EXERCISE DATA
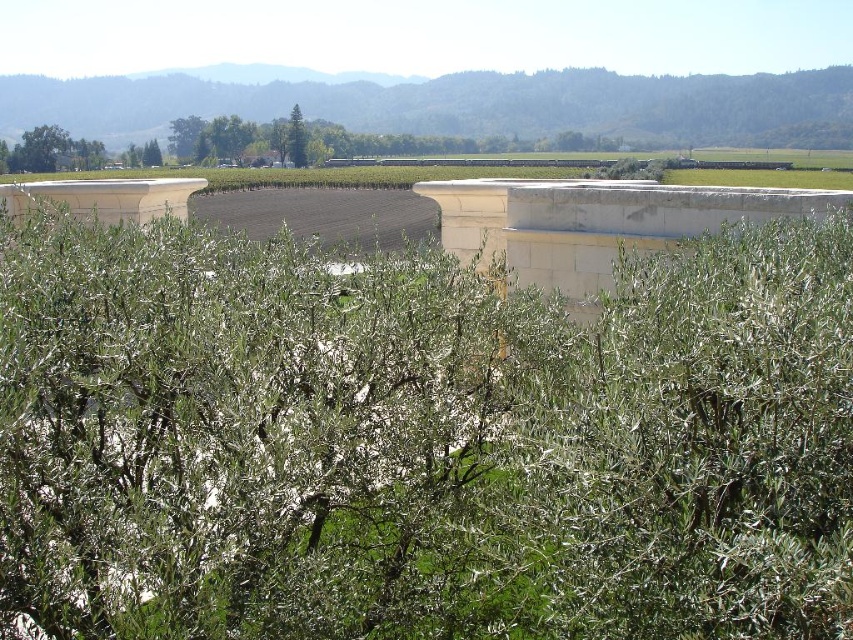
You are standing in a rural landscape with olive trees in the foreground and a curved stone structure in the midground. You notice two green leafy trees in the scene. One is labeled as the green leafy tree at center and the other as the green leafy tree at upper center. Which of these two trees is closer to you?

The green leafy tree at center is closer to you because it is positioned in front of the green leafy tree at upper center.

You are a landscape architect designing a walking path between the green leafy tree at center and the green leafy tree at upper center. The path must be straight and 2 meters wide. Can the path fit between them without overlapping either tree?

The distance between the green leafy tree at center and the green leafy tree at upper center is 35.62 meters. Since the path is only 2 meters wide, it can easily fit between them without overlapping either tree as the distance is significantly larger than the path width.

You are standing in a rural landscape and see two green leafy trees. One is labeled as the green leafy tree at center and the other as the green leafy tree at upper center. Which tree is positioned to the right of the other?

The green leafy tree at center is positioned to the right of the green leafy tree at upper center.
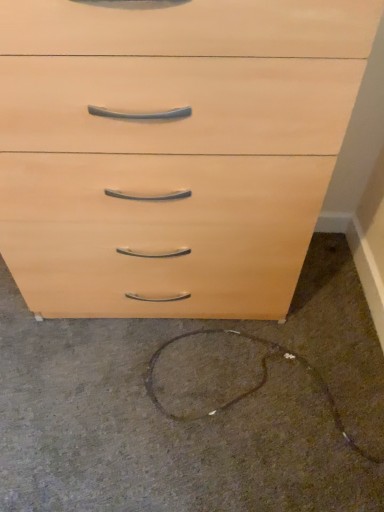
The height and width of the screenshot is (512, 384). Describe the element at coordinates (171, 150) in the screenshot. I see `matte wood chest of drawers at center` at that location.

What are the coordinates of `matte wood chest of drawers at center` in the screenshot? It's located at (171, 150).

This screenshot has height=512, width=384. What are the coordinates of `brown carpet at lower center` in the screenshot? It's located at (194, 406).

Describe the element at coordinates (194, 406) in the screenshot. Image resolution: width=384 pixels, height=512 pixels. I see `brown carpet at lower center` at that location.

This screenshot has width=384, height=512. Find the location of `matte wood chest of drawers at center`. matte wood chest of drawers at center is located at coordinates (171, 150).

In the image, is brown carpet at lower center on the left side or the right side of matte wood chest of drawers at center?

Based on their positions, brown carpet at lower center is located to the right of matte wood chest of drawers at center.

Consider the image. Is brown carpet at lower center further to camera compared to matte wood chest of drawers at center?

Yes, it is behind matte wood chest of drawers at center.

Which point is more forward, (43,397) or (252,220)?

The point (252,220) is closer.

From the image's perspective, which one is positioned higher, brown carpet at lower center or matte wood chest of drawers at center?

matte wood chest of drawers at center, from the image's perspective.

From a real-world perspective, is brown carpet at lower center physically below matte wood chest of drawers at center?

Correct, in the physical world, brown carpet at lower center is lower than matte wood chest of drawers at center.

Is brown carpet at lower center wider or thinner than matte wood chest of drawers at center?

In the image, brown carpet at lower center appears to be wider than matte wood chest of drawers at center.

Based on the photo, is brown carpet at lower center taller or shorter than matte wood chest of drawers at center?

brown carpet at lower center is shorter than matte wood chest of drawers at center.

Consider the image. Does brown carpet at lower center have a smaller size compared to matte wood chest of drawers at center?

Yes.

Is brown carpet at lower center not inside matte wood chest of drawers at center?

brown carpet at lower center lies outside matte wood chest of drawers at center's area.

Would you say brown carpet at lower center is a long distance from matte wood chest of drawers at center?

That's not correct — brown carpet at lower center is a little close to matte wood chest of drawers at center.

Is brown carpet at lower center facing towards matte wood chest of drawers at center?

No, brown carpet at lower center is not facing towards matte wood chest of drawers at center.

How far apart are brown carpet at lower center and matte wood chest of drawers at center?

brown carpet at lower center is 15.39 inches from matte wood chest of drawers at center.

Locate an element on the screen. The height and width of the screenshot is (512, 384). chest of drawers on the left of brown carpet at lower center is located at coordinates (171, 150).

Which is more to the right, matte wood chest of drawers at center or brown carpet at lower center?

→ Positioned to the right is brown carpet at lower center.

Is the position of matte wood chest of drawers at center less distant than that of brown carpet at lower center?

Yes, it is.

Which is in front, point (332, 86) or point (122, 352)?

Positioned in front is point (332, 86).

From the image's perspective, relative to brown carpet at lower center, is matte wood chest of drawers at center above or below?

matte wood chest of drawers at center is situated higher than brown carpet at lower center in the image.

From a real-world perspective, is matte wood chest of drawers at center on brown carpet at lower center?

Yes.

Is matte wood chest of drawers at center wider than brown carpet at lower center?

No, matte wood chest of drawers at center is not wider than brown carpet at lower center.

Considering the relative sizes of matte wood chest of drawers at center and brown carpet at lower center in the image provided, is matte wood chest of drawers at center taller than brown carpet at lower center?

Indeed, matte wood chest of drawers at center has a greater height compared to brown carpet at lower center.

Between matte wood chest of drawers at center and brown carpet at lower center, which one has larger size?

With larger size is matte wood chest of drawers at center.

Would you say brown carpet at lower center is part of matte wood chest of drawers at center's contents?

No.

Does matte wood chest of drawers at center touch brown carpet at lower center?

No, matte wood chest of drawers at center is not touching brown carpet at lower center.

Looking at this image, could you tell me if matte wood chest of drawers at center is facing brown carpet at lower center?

WHAT IS EXPECTED
Update everything from the line containing "Which point is" down to the line containing "Correct, in the", replacing "brown carpet" with "gray rug" and leaving the rest unchanged.

PROBLEM SOLUTION
Which point is more forward, (43,397) or (252,220)?

The point (252,220) is closer.

From the image's perspective, which one is positioned higher, gray rug at lower center or matte wood chest of drawers at center?

matte wood chest of drawers at center, from the image's perspective.

From a real-world perspective, is gray rug at lower center physically below matte wood chest of drawers at center?

Correct, in the physical world, gray rug at lower center is lower than matte wood chest of drawers at center.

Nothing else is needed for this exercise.